Leave out the pictures and repeat the data exactly.

▶ **Task data**:
-- Opening Marker --
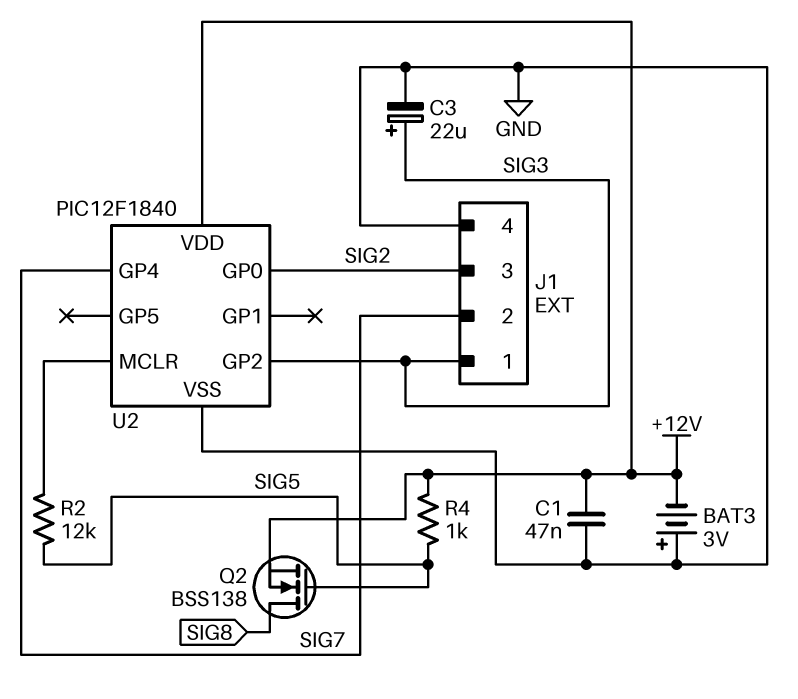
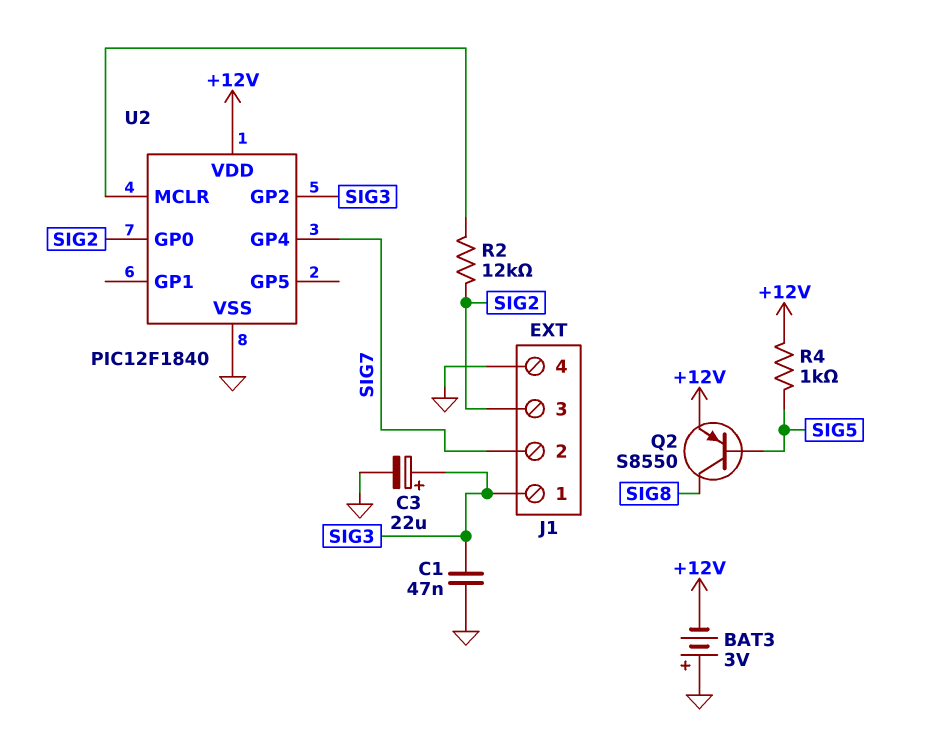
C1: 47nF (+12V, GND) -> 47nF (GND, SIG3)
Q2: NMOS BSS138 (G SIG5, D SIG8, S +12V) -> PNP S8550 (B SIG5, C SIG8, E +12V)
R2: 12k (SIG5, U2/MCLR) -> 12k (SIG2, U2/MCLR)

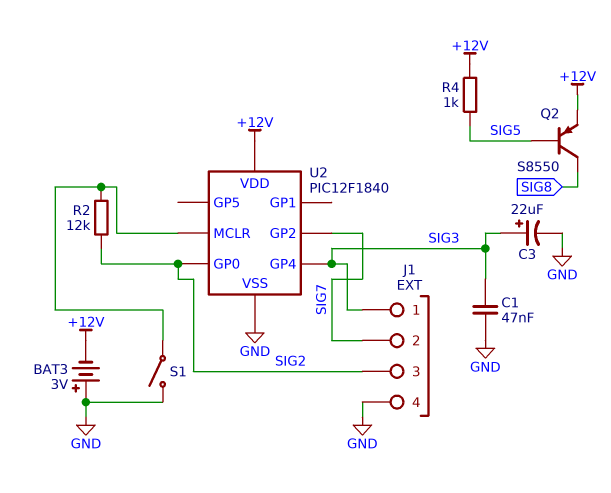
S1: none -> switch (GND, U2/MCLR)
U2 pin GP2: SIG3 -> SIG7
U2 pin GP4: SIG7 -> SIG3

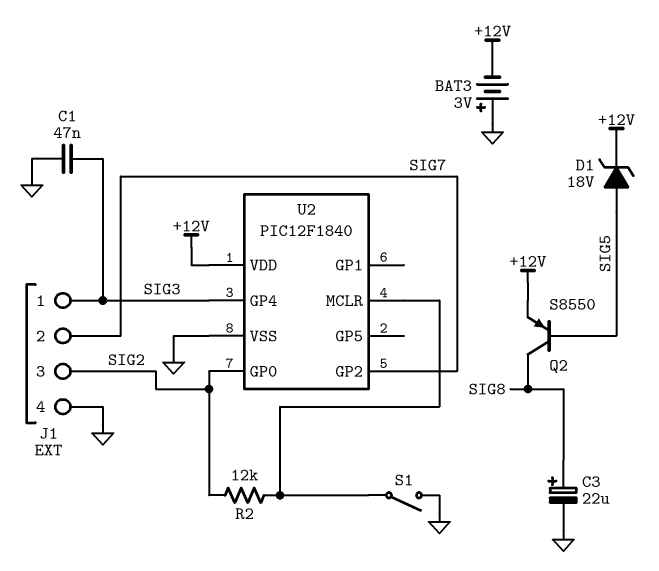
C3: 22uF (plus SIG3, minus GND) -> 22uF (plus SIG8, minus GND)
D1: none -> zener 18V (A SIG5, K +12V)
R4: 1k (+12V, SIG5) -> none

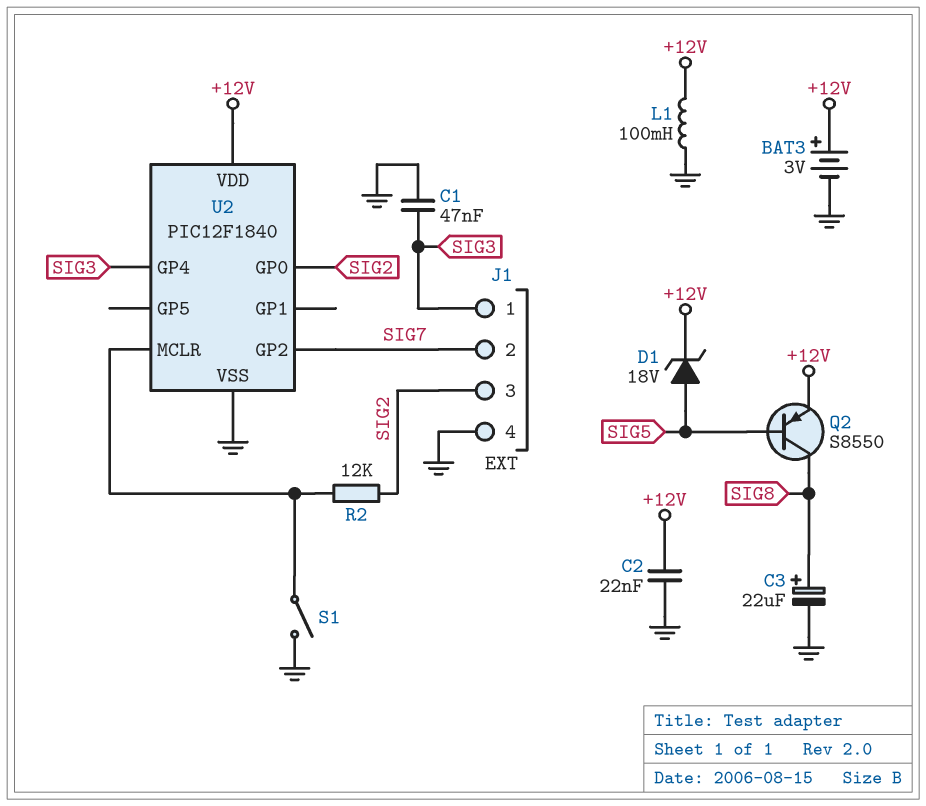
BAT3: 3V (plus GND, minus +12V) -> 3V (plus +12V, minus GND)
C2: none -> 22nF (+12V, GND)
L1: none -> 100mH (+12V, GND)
-- Closing Marker --
▶ **Expected answer**:
C1: 47nF (+12V, GND) -> 47nF (GND, SIG3)
Q2: NMOS BSS138 (G SIG5, D SIG8, S +12V) -> PNP S8550 (B SIG5, C SIG8, E +12V)
R2: 12k (SIG5, U2/MCLR) -> 12k (SIG2, U2/MCLR)

S1: none -> switch (GND, U2/MCLR)
U2 pin GP2: SIG3 -> SIG7
U2 pin GP4: SIG7 -> SIG3

C3: 22uF (plus SIG3, minus GND) -> 22uF (plus SIG8, minus GND)
D1: none -> zener 18V (A SIG5, K +12V)
R4: 1k (+12V, SIG5) -> none

BAT3: 3V (plus GND, minus +12V) -> 3V (plus +12V, minus GND)
C2: none -> 22nF (+12V, GND)
L1: none -> 100mH (+12V, GND)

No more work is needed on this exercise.